%%

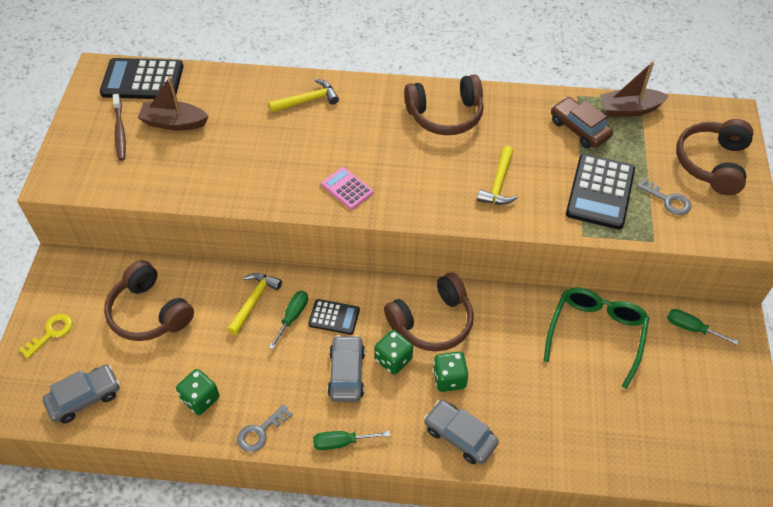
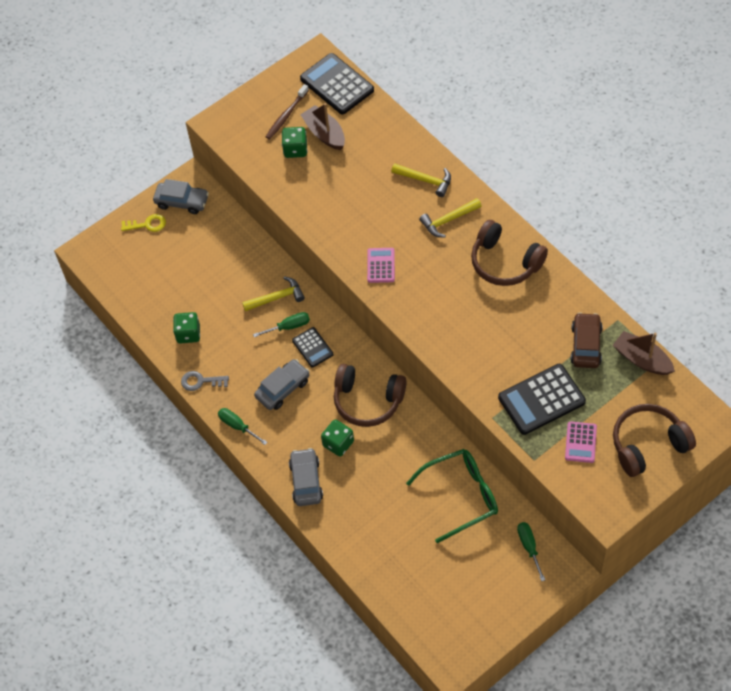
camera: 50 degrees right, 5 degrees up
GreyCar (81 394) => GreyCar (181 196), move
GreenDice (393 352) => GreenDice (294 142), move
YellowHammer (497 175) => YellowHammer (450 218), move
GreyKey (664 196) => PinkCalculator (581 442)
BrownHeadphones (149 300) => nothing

%%

◆ Activity: Output only the lines from the one holding "GreenDice (393 352)" through the last line above, exactly as they appear.

◆ Finished task:
GreenDice (393 352) => GreenDice (294 142), move
YellowHammer (497 175) => YellowHammer (450 218), move
GreyKey (664 196) => PinkCalculator (581 442)
BrownHeadphones (149 300) => nothing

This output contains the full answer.